DIRECTIONS FOR THIS TASK: Write out the listing below word for word, keeping every line as it stands.

#####

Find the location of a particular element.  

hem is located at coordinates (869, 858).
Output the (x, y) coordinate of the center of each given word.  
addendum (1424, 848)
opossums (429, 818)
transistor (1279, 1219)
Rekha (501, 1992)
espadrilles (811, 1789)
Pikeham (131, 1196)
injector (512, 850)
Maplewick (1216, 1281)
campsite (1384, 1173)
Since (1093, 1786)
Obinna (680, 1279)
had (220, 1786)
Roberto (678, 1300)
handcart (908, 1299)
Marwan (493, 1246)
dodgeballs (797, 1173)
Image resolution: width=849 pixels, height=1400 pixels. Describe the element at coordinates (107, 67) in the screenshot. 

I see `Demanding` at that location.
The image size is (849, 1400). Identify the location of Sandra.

#####

RESULT OF THIS TASK:
Find the location of a particular element.  

hem is located at coordinates (869, 858).
Output the (x, y) coordinate of the center of each given word.  
addendum (1424, 848)
opossums (429, 818)
transistor (1279, 1219)
Rekha (501, 1992)
espadrilles (811, 1789)
Pikeham (131, 1196)
injector (512, 850)
Maplewick (1216, 1281)
campsite (1384, 1173)
Since (1093, 1786)
Obinna (680, 1279)
had (220, 1786)
Roberto (678, 1300)
handcart (908, 1299)
Marwan (493, 1246)
dodgeballs (797, 1173)
Image resolution: width=849 pixels, height=1400 pixels. Describe the element at coordinates (107, 67) in the screenshot. 

I see `Demanding` at that location.
The image size is (849, 1400). Identify the location of Sandra.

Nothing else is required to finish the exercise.